Excerpts from a dataset:
•••
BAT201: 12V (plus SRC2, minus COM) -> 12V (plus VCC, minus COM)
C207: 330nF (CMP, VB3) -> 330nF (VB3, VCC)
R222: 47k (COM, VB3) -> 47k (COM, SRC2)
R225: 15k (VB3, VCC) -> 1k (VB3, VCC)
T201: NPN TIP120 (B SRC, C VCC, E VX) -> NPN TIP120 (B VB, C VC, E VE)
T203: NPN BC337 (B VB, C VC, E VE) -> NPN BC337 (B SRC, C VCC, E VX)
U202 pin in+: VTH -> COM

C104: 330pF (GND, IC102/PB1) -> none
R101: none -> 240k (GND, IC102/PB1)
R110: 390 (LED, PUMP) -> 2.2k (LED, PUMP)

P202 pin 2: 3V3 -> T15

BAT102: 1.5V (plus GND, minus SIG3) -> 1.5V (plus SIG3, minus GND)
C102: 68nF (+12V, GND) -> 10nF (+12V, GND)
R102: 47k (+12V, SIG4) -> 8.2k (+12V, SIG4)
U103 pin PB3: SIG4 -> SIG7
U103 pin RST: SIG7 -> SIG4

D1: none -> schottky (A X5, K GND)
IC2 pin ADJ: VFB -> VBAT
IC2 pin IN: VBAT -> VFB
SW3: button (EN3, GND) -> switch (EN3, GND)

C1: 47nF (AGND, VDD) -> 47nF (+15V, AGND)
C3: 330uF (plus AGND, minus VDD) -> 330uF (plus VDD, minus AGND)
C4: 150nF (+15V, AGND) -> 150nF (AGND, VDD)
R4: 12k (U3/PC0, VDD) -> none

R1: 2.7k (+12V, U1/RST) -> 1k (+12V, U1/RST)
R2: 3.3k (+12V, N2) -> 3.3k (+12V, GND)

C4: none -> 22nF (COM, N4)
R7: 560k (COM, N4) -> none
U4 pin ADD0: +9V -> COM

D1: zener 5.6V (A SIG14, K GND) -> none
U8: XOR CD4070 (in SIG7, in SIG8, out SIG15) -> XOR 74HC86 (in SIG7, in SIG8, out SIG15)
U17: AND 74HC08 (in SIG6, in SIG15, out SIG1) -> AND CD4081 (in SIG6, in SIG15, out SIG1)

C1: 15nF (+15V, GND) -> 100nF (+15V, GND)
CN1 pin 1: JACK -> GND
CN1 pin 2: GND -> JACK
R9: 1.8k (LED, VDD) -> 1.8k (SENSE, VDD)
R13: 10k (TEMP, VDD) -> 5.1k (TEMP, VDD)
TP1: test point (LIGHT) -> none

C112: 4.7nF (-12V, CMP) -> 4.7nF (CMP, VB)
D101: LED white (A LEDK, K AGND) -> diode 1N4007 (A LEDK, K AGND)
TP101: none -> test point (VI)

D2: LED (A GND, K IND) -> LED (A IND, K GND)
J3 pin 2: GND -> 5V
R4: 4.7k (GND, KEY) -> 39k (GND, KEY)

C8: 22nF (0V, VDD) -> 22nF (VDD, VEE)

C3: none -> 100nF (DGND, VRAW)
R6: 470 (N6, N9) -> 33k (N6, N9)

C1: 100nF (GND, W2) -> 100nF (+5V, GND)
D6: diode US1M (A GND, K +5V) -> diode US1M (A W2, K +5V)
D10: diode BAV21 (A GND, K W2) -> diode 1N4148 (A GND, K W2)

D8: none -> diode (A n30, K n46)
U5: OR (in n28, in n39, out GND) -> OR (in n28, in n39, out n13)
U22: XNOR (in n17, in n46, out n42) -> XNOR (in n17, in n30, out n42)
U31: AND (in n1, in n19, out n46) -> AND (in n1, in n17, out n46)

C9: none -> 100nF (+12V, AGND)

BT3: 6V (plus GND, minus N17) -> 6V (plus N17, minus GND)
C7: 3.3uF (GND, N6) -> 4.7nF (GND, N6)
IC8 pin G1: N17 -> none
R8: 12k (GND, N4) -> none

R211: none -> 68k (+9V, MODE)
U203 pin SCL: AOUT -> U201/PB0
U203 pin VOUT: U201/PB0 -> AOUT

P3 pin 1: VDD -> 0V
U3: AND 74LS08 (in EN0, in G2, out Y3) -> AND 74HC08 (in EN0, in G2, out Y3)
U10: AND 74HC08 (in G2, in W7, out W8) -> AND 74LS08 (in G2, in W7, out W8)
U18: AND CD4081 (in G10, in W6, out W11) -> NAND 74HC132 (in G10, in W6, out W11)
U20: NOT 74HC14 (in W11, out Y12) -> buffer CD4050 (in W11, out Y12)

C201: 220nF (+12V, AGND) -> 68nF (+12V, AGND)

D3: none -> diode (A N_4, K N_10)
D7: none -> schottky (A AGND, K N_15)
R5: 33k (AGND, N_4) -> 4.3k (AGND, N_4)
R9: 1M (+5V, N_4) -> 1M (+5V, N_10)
•••
Exercise prompt:
The answer must be the lines from the one containing "D101: LED white" to the final line of the data above, copied exactly, both included, with nothing added.

Solution for this problem:
D101: LED white (A LEDK, K AGND) -> diode 1N4007 (A LEDK, K AGND)
TP101: none -> test point (VI)

D2: LED (A GND, K IND) -> LED (A IND, K GND)
J3 pin 2: GND -> 5V
R4: 4.7k (GND, KEY) -> 39k (GND, KEY)

C8: 22nF (0V, VDD) -> 22nF (VDD, VEE)

C3: none -> 100nF (DGND, VRAW)
R6: 470 (N6, N9) -> 33k (N6, N9)

C1: 100nF (GND, W2) -> 100nF (+5V, GND)
D6: diode US1M (A GND, K +5V) -> diode US1M (A W2, K +5V)
D10: diode BAV21 (A GND, K W2) -> diode 1N4148 (A GND, K W2)

D8: none -> diode (A n30, K n46)
U5: OR (in n28, in n39, out GND) -> OR (in n28, in n39, out n13)
U22: XNOR (in n17, in n46, out n42) -> XNOR (in n17, in n30, out n42)
U31: AND (in n1, in n19, out n46) -> AND (in n1, in n17, out n46)

C9: none -> 100nF (+12V, AGND)

BT3: 6V (plus GND, minus N17) -> 6V (plus N17, minus GND)
C7: 3.3uF (GND, N6) -> 4.7nF (GND, N6)
IC8 pin G1: N17 -> none
R8: 12k (GND, N4) -> none

R211: none -> 68k (+9V, MODE)
U203 pin SCL: AOUT -> U201/PB0
U203 pin VOUT: U201/PB0 -> AOUT

P3 pin 1: VDD -> 0V
U3: AND 74LS08 (in EN0, in G2, out Y3) -> AND 74HC08 (in EN0, in G2, out Y3)
U10: AND 74HC08 (in G2, in W7, out W8) -> AND 74LS08 (in G2, in W7, out W8)
U18: AND CD4081 (in G10, in W6, out W11) -> NAND 74HC132 (in G10, in W6, out W11)
U20: NOT 74HC14 (in W11, out Y12) -> buffer CD4050 (in W11, out Y12)

C201: 220nF (+12V, AGND) -> 68nF (+12V, AGND)

D3: none -> diode (A N_4, K N_10)
D7: none -> schottky (A AGND, K N_15)
R5: 33k (AGND, N_4) -> 4.3k (AGND, N_4)
R9: 1M (+5V, N_4) -> 1M (+5V, N_10)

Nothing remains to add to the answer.